◆ Data listing
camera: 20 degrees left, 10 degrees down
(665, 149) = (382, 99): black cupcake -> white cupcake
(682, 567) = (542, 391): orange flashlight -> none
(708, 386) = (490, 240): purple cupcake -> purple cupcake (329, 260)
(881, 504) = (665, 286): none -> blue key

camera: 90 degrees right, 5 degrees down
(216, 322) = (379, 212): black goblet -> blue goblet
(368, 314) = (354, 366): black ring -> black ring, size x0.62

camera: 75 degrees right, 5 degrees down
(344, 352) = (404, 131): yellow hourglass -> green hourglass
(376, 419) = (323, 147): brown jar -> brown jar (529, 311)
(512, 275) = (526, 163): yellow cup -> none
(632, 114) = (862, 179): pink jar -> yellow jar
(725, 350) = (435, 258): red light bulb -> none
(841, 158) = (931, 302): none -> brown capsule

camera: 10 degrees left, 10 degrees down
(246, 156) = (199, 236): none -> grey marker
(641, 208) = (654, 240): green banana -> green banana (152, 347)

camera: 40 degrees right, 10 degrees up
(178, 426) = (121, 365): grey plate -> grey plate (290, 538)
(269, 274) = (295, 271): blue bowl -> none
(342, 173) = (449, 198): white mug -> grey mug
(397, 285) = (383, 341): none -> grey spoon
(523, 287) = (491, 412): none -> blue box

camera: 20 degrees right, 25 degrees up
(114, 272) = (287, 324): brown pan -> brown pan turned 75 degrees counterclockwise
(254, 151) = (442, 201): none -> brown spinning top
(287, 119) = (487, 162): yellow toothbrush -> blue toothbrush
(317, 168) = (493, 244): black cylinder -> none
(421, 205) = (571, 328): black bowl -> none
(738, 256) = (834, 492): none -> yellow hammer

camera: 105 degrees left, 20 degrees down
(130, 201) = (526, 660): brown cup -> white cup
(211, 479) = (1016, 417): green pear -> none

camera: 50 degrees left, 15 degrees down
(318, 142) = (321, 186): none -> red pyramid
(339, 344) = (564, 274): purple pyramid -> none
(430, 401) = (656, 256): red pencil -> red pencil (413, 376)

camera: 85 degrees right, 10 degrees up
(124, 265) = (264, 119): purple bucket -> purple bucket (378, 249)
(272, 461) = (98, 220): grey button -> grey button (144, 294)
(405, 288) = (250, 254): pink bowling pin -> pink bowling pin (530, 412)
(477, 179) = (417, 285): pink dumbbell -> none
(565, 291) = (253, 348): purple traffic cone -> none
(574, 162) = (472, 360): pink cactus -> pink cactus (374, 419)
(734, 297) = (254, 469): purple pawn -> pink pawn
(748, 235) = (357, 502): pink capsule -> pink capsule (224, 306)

◆ What is being asked
Using the data above, extract exactly the lines from the one that holds "camera: 90 degrees right, 5 degrees down" to the one that holds "(178, 426) = (121, 365): grey", both ends included, and no others.

◆ Worked solution
camera: 90 degrees right, 5 degrees down
(216, 322) = (379, 212): black goblet -> blue goblet
(368, 314) = (354, 366): black ring -> black ring, size x0.62

camera: 75 degrees right, 5 degrees down
(344, 352) = (404, 131): yellow hourglass -> green hourglass
(376, 419) = (323, 147): brown jar -> brown jar (529, 311)
(512, 275) = (526, 163): yellow cup -> none
(632, 114) = (862, 179): pink jar -> yellow jar
(725, 350) = (435, 258): red light bulb -> none
(841, 158) = (931, 302): none -> brown capsule

camera: 10 degrees left, 10 degrees down
(246, 156) = (199, 236): none -> grey marker
(641, 208) = (654, 240): green banana -> green banana (152, 347)

camera: 40 degrees right, 10 degrees up
(178, 426) = (121, 365): grey plate -> grey plate (290, 538)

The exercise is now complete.